**Problem details**
Starting at the line that contains "INPUT: image. TARGET: stroma.", quote each line exactly through the last line of the entries, both included.

**Dataset entries**
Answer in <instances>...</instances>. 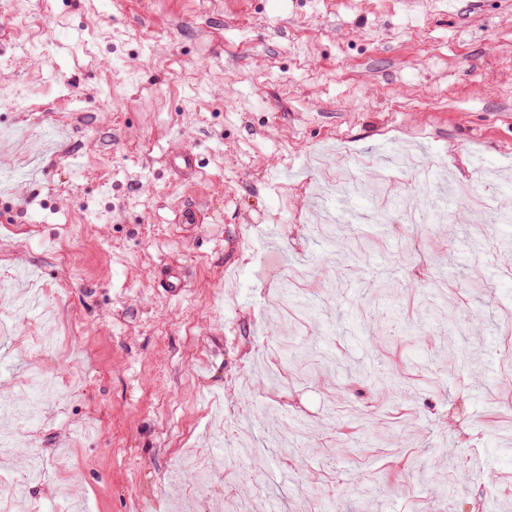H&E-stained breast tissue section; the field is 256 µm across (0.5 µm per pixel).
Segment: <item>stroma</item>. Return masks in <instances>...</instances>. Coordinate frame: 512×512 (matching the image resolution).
Instances as JSON below:
<instances>
[{
	"mask_svg": "<svg viewBox=\"0 0 512 512\" xmlns=\"http://www.w3.org/2000/svg\"><path fill=\"white\" fill-rule=\"evenodd\" d=\"M61 127L0 195V397L55 382L30 425L0 411V512H266L257 485L277 512H512V262L467 253L471 200L355 222L365 261L306 228L337 175L512 199V0H0V174ZM287 280L329 298L298 332L264 303ZM440 468L466 479L430 493Z\"/></svg>",
	"mask_w": 512,
	"mask_h": 512,
	"instance_id": "35a3bbf8",
	"label": "stroma"
}]
</instances>
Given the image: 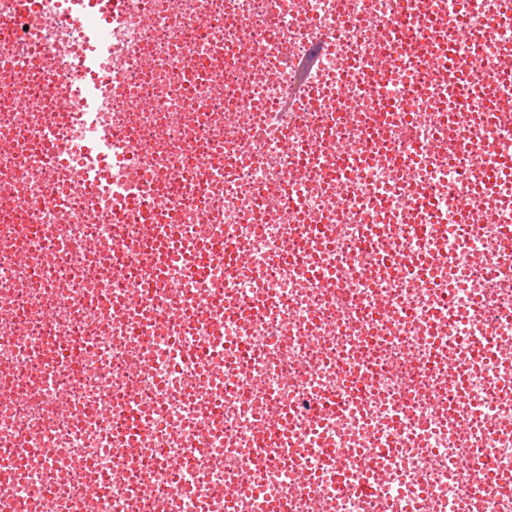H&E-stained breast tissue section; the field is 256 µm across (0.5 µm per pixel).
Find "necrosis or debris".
Instances as JSON below:
<instances>
[{
  "instance_id": "4bbe7bcc",
  "label": "necrosis or debris",
  "mask_w": 512,
  "mask_h": 512,
  "mask_svg": "<svg viewBox=\"0 0 512 512\" xmlns=\"http://www.w3.org/2000/svg\"><path fill=\"white\" fill-rule=\"evenodd\" d=\"M123 2L109 25L0 0V499L512 512V179L486 180L512 154L506 0H422L399 30L397 0ZM314 50L320 95L288 111ZM93 82L118 169L181 229L178 293L143 285L138 212L70 192L82 155L45 160L85 137ZM204 224L235 278L186 279Z\"/></svg>"
}]
</instances>
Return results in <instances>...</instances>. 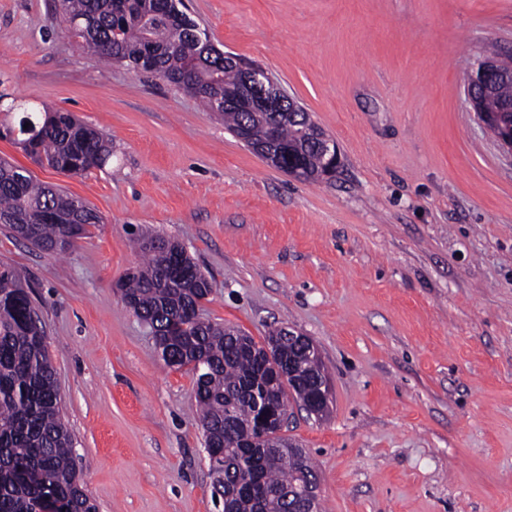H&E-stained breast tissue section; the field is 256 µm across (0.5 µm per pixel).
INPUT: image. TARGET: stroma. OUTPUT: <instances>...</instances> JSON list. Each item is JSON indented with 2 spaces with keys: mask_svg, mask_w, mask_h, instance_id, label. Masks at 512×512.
Masks as SVG:
<instances>
[{
  "mask_svg": "<svg viewBox=\"0 0 512 512\" xmlns=\"http://www.w3.org/2000/svg\"><path fill=\"white\" fill-rule=\"evenodd\" d=\"M332 139L310 183L270 166L194 97L83 48L58 0H0V120L75 115L112 140L65 175L0 157L104 219L67 256L0 227L41 310L73 458L97 512H218L194 377L167 366L116 288L132 233L183 245L210 321L309 336L328 411L288 438L320 512H512V156L467 99L488 49L512 57V0H184Z\"/></svg>",
  "mask_w": 512,
  "mask_h": 512,
  "instance_id": "1",
  "label": "stroma"
}]
</instances>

**Result of this task**
INPUT: image. TARGET: stroma. OUTPUT: <instances>...</instances> JSON list. Each item is JSON indented with 2 spaces with keys: mask_svg, mask_w, mask_h, instance_id, label. Masks at 512×512.
Masks as SVG:
<instances>
[{
  "mask_svg": "<svg viewBox=\"0 0 512 512\" xmlns=\"http://www.w3.org/2000/svg\"><path fill=\"white\" fill-rule=\"evenodd\" d=\"M332 139L310 183L270 166L194 97L83 48L58 0H0V120L75 115L112 140L65 175L0 157L104 219L67 256L0 227L41 310L73 458L97 512H218L194 377L167 366L116 288L132 233L183 245L210 321L309 336L328 411L288 438L320 512H512V156L467 99L488 49L512 57V0H184Z\"/></svg>",
  "mask_w": 512,
  "mask_h": 512,
  "instance_id": "1",
  "label": "stroma"
}]
</instances>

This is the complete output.